▽

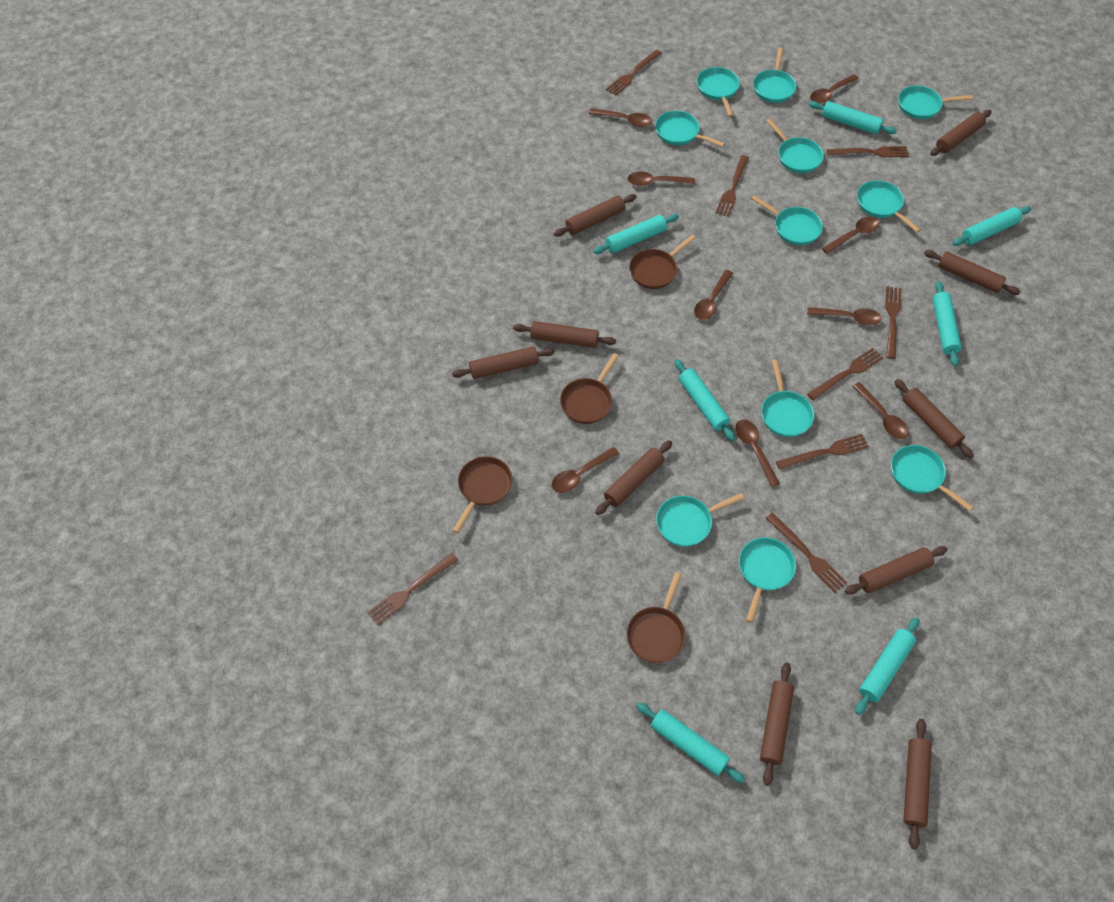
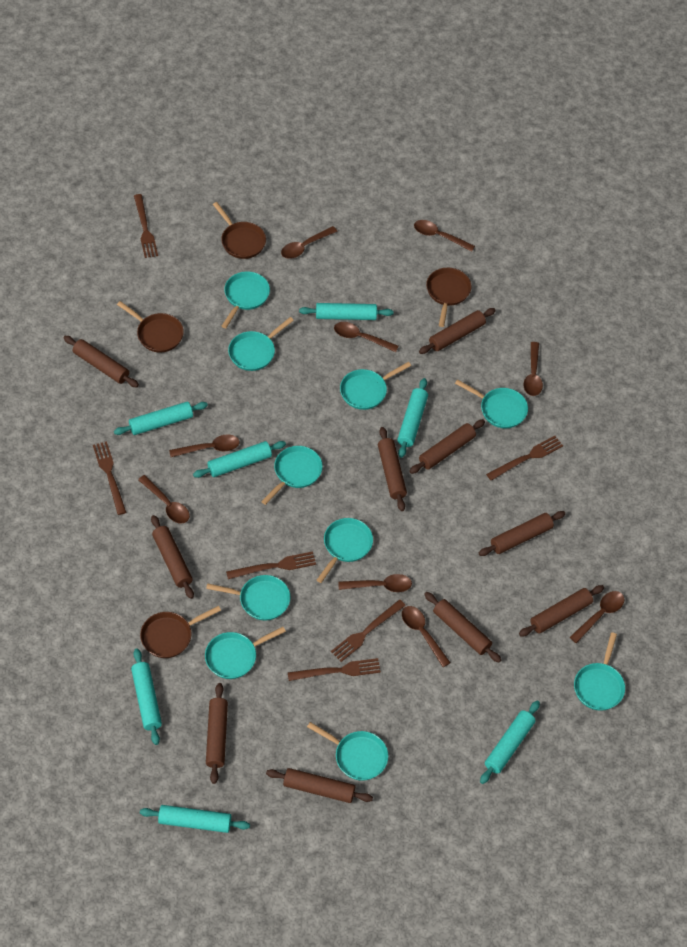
brown fork: 8 -> 6
turquoise pan: 11 -> 10

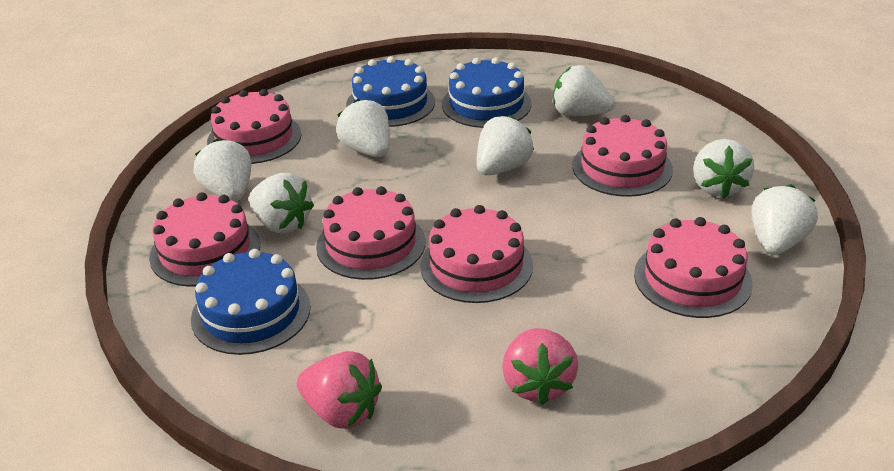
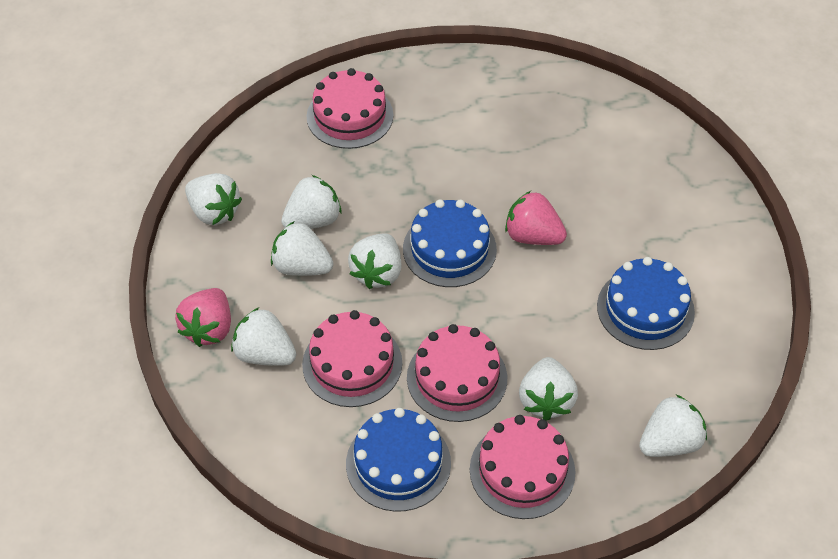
pink cake: 6 -> 4

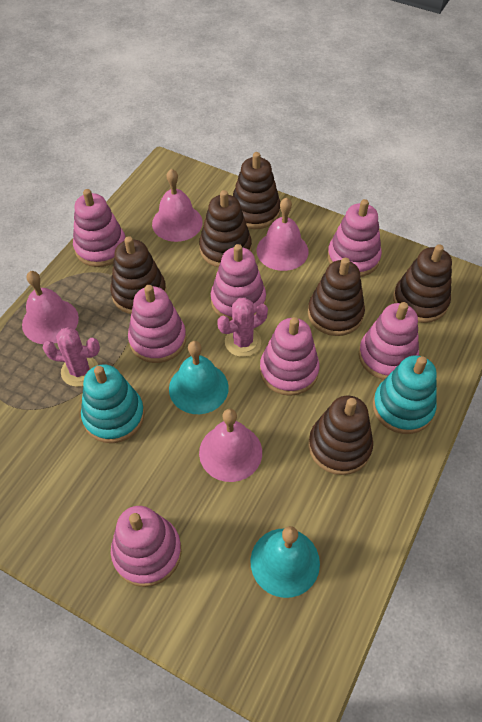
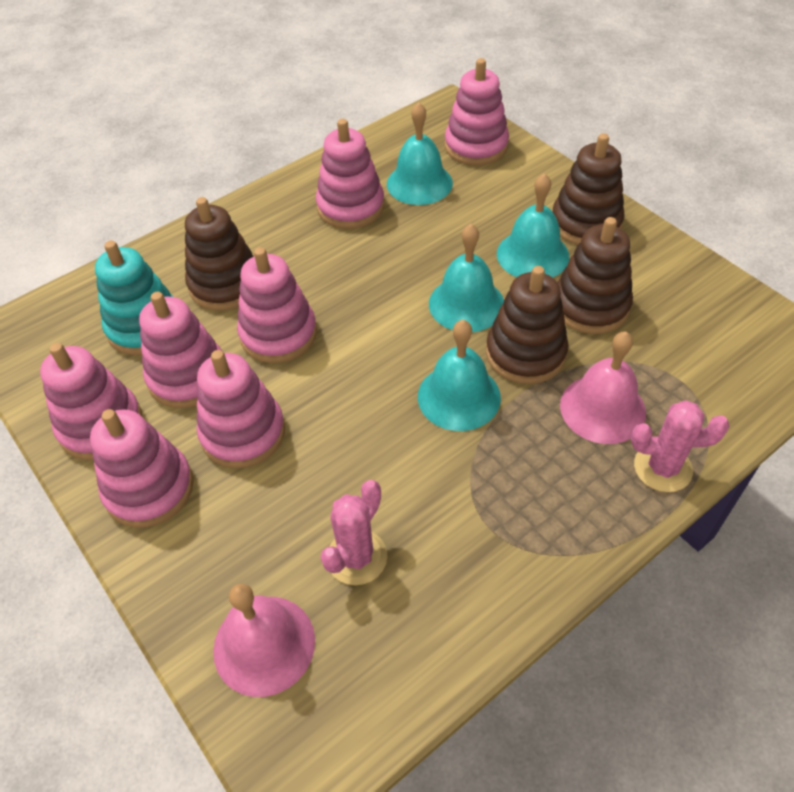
brown stacking toy: 6 -> 4
pink bell: 4 -> 2
turquoise bell: 2 -> 4
turquoise stacking toy: 2 -> 1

△

_To do:_ Set the listing down verbatim, excluding pictures.

_Solution:_
brown fork: 8 -> 6
turquoise pan: 11 -> 10

pink cake: 6 -> 4

brown stacking toy: 6 -> 4
pink bell: 4 -> 2
turquoise bell: 2 -> 4
turquoise stacking toy: 2 -> 1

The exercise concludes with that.